Instruction — Reproduce word for word every movement and rotation line in the items below, and leave out the picture marker lines.

Entries shown —
────────

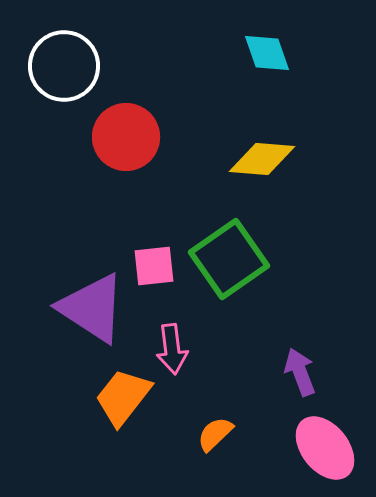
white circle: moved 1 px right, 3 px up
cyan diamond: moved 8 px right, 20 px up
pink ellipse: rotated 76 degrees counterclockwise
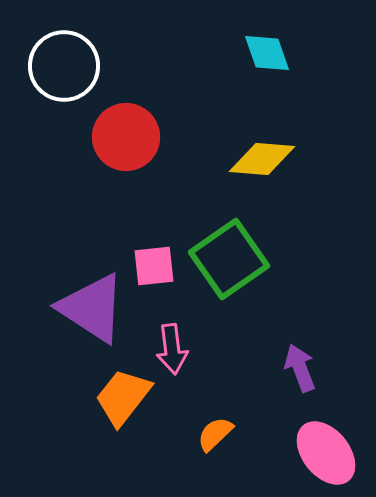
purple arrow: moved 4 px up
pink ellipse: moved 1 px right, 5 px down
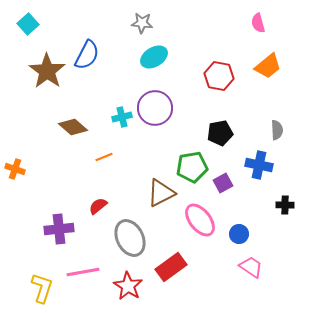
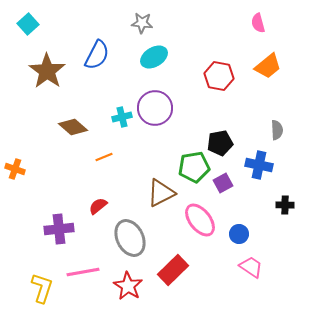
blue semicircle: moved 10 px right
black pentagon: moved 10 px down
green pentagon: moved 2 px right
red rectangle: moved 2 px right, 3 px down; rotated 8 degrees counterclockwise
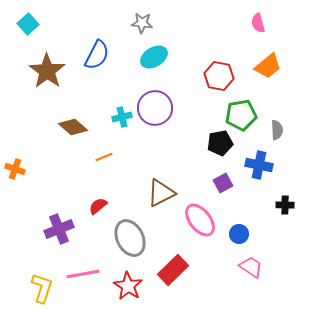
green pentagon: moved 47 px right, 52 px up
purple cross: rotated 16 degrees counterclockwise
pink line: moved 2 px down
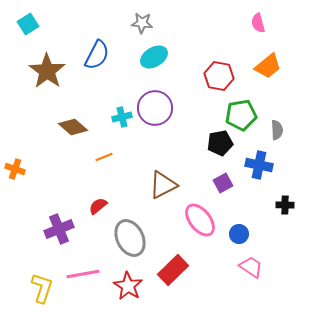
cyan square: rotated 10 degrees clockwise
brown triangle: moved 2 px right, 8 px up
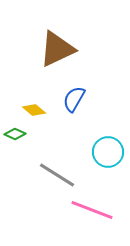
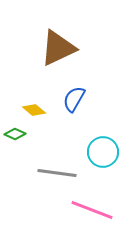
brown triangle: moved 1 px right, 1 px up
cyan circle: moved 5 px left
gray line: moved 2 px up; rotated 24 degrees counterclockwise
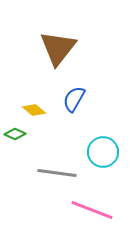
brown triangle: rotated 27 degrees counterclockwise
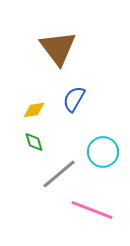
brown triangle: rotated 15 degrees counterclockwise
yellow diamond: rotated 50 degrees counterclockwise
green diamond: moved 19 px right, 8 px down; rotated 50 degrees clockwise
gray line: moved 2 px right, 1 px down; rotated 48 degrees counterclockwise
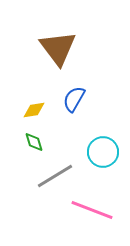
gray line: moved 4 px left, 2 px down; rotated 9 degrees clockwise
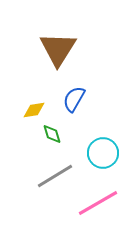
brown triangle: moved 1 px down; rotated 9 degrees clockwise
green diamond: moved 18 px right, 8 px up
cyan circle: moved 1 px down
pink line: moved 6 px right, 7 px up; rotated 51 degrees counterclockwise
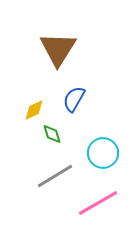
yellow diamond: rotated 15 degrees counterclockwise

────────

Written solution —
white circle: moved 1 px right, 3 px up
cyan diamond: moved 8 px right, 20 px up
pink ellipse: rotated 76 degrees counterclockwise
purple arrow: moved 4 px up
pink ellipse: moved 1 px right, 5 px down
blue semicircle: moved 10 px right
black pentagon: moved 10 px down
green pentagon: moved 2 px right
red rectangle: moved 2 px right, 3 px down; rotated 8 degrees counterclockwise
green pentagon: moved 47 px right, 52 px up
purple cross: rotated 16 degrees counterclockwise
pink line: moved 2 px down
cyan square: rotated 10 degrees clockwise
brown triangle: moved 2 px right, 8 px up
brown triangle: moved 1 px right, 1 px up
cyan circle: moved 5 px left
gray line: moved 2 px up; rotated 24 degrees counterclockwise
brown triangle: rotated 27 degrees counterclockwise
brown triangle: rotated 15 degrees counterclockwise
yellow diamond: rotated 50 degrees counterclockwise
green diamond: moved 19 px right, 8 px down; rotated 50 degrees clockwise
gray line: moved 2 px right, 1 px down; rotated 48 degrees counterclockwise
gray line: moved 4 px left, 2 px down; rotated 9 degrees clockwise
brown triangle: moved 1 px down; rotated 9 degrees clockwise
green diamond: moved 18 px right, 8 px up
cyan circle: moved 1 px down
pink line: moved 6 px right, 7 px up; rotated 51 degrees counterclockwise
yellow diamond: rotated 15 degrees counterclockwise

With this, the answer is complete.